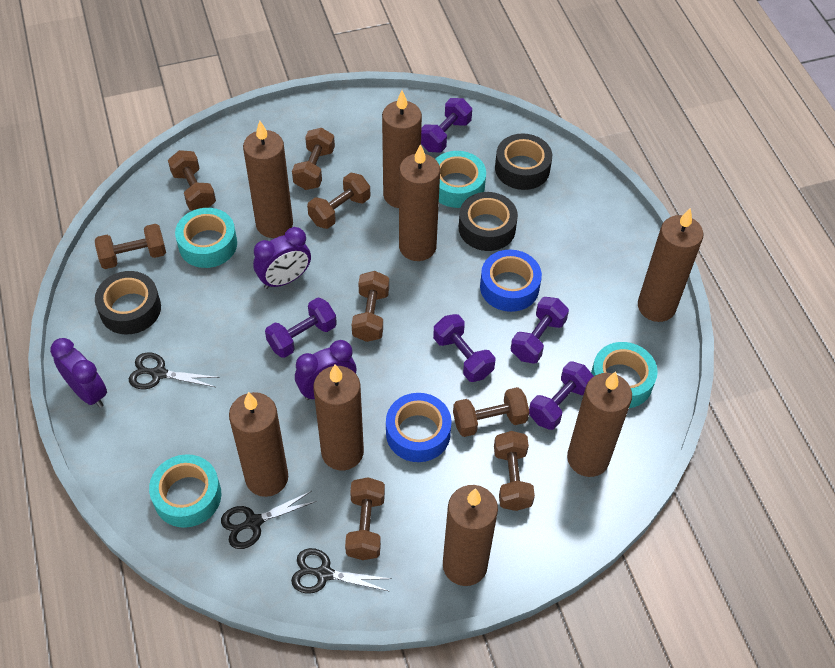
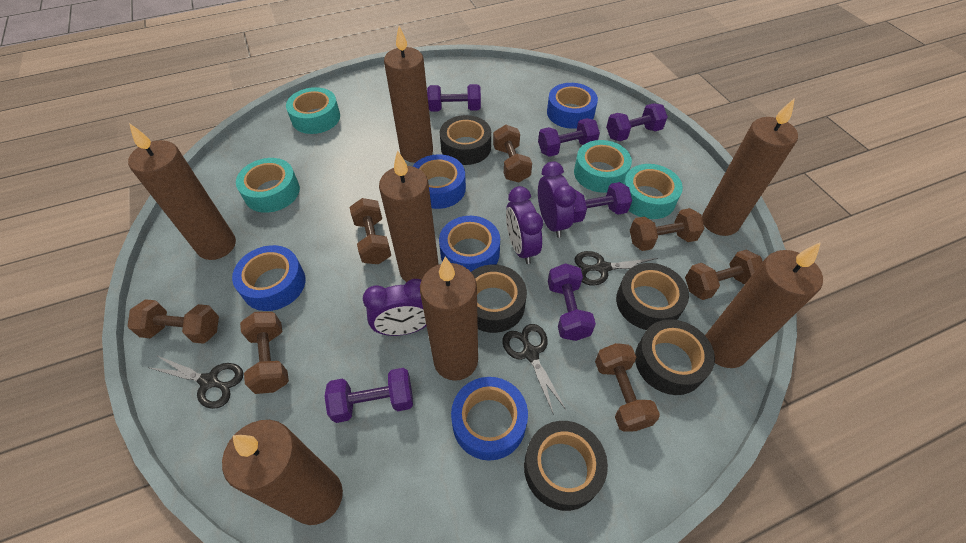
black tape: 3 -> 5
blue tape: 2 -> 5
brown candle: 8 -> 7
brown dumbbell: 8 -> 7
purple dumbbell: 5 -> 6

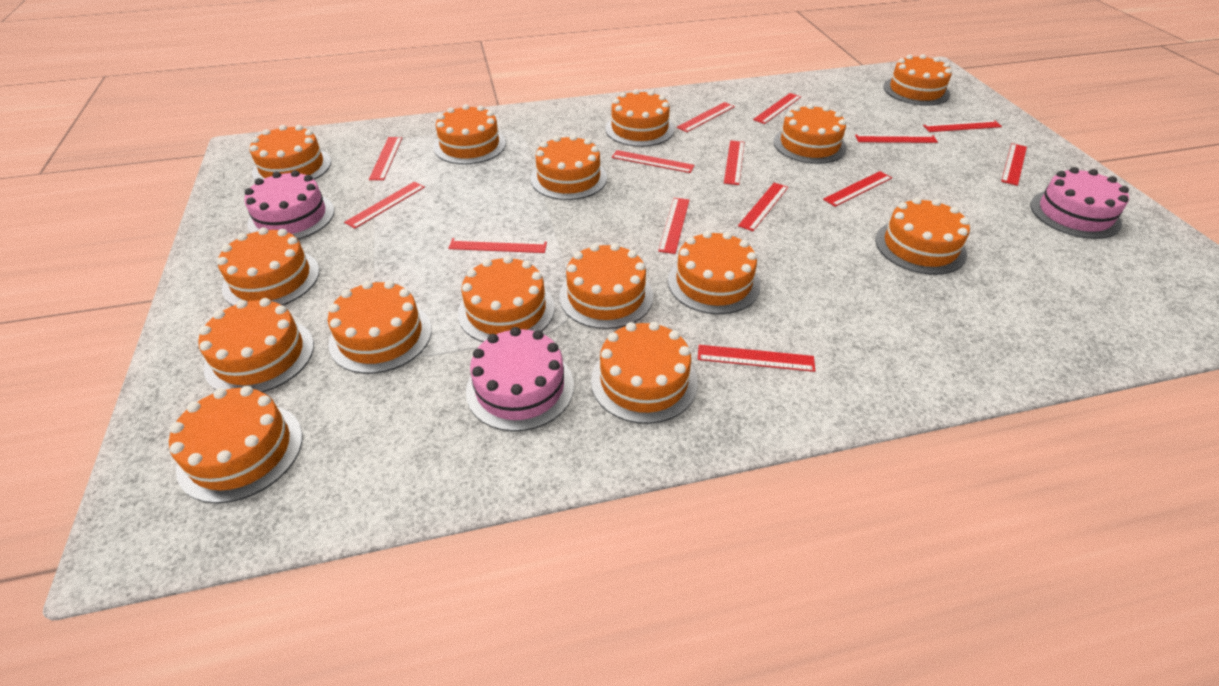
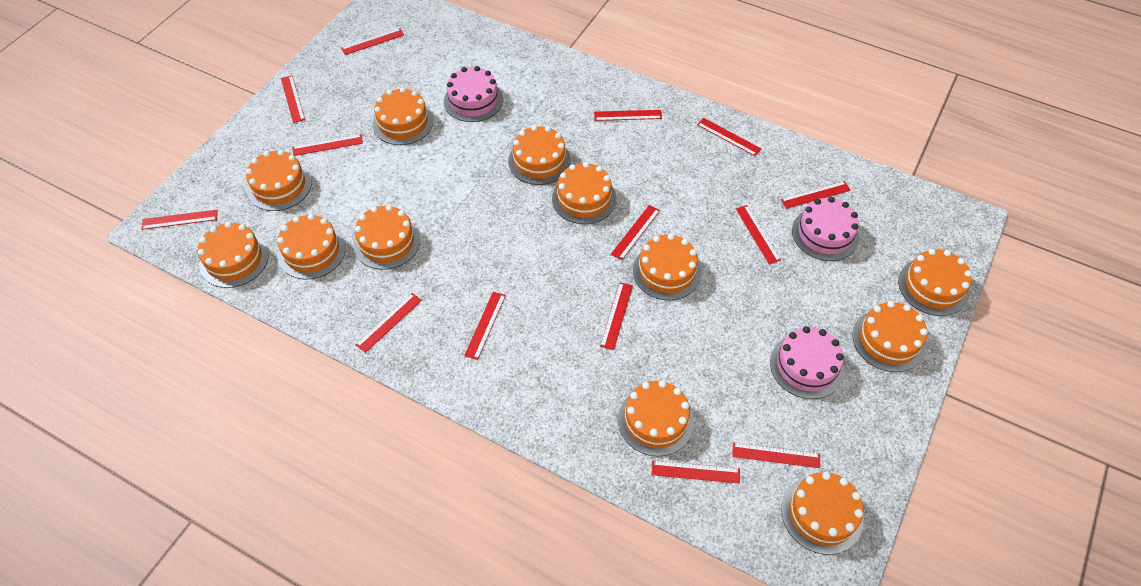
orange cake: 15 -> 12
○ ○ ○
**Exercise details**: Please return the whole listing exactly. Do not copy its images.

**Output for this task**:
black tape: 3 -> 5
blue tape: 2 -> 5
brown candle: 8 -> 7
brown dumbbell: 8 -> 7
purple dumbbell: 5 -> 6

orange cake: 15 -> 12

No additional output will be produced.